● **WORK TASK**
For each line below, check whether "pawn" is present. Report how many lines have it, nothing else.

● **EXTRACTED DATA**
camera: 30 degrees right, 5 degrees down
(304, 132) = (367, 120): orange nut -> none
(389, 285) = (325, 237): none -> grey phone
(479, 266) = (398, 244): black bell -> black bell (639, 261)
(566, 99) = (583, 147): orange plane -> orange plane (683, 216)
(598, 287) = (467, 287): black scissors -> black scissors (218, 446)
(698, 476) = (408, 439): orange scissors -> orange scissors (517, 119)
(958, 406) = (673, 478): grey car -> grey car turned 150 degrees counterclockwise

==

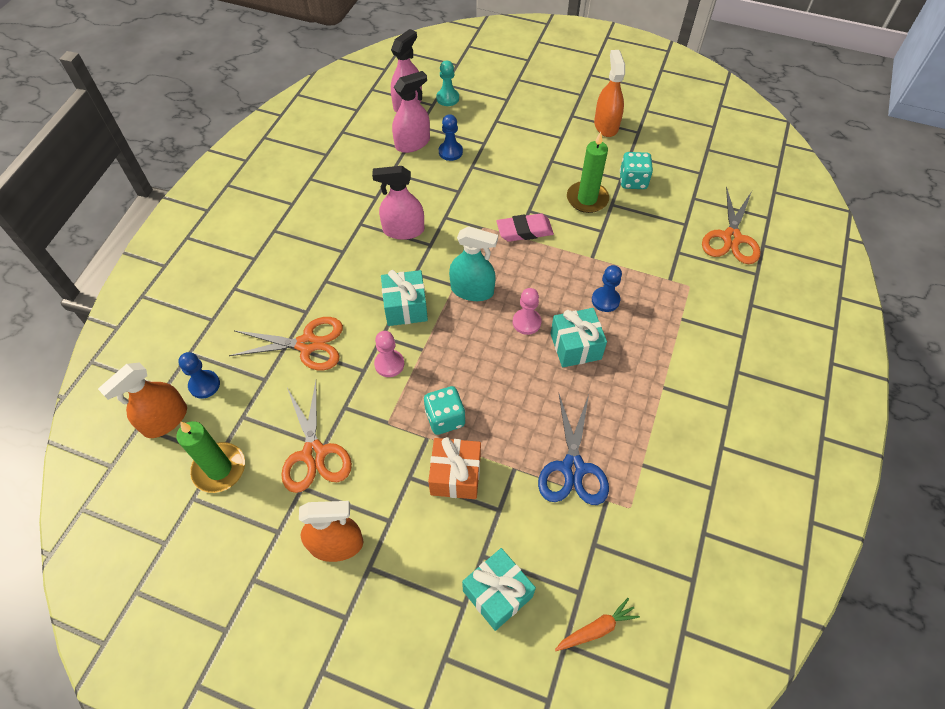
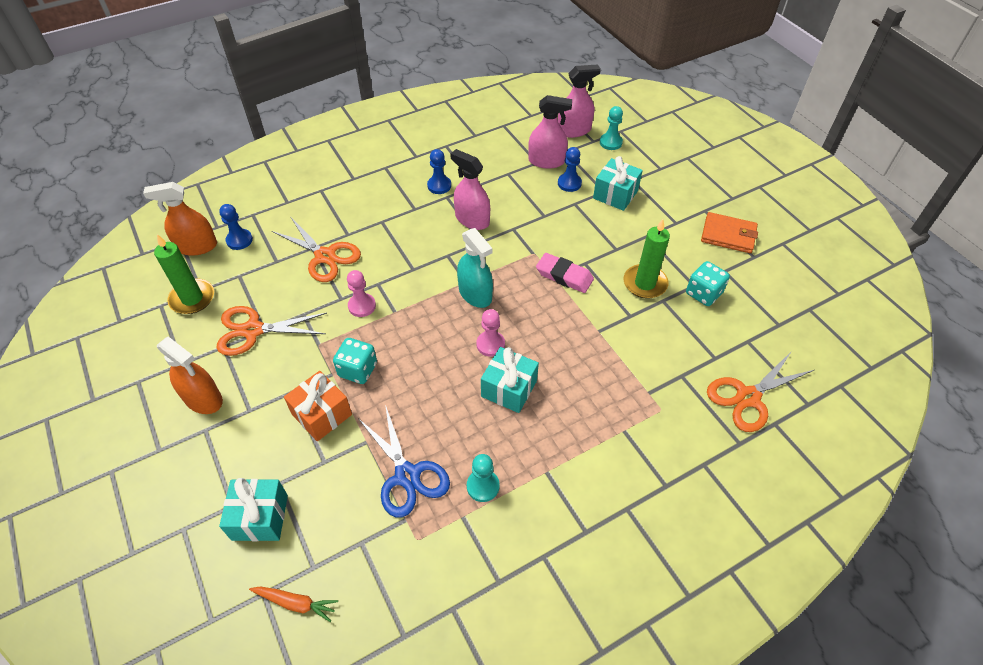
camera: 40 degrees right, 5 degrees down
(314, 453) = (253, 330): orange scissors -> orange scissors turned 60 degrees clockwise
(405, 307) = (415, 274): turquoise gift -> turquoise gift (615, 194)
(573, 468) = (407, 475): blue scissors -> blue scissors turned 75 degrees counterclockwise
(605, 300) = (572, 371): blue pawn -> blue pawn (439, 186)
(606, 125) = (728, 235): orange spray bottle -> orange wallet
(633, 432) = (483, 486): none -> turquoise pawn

==

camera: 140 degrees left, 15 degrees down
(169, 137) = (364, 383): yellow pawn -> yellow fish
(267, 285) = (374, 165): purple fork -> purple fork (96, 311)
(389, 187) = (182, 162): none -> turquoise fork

● **TASK ANSWER**
3